• **Work item**: Restate the data below word for word. Skip any images it contains.

===== Listed entries =====

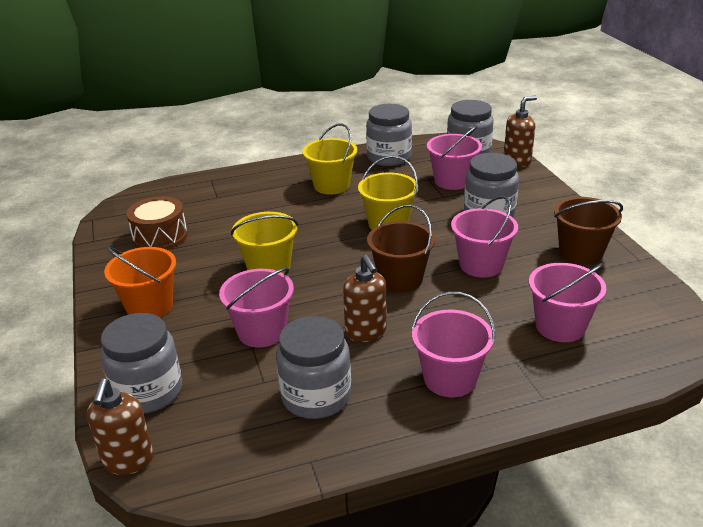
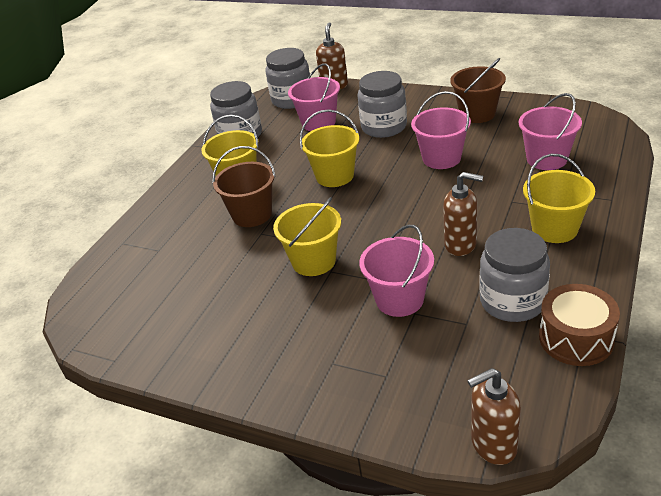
camera: 45 degrees left, 5 degrees up
(128, 460) = (493, 445): brown soap dispenser -> brown soap dispenser turned 120 degrees clockwise
(148, 391) = (410, 400): grey jar -> none
(149, 306) = (282, 356): orange bucket -> none
(160, 236) = (174, 310): brown drum -> brown drum (576, 338)
(400, 279) = (414, 201): brown bucket -> brown bucket (252, 214)
(450, 378) = (554, 229): pink bucket -> yellow bucket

=====

• **Answer**:
camera: 45 degrees left, 5 degrees up
(128, 460) = (493, 445): brown soap dispenser -> brown soap dispenser turned 120 degrees clockwise
(148, 391) = (410, 400): grey jar -> none
(149, 306) = (282, 356): orange bucket -> none
(160, 236) = (174, 310): brown drum -> brown drum (576, 338)
(400, 279) = (414, 201): brown bucket -> brown bucket (252, 214)
(450, 378) = (554, 229): pink bucket -> yellow bucket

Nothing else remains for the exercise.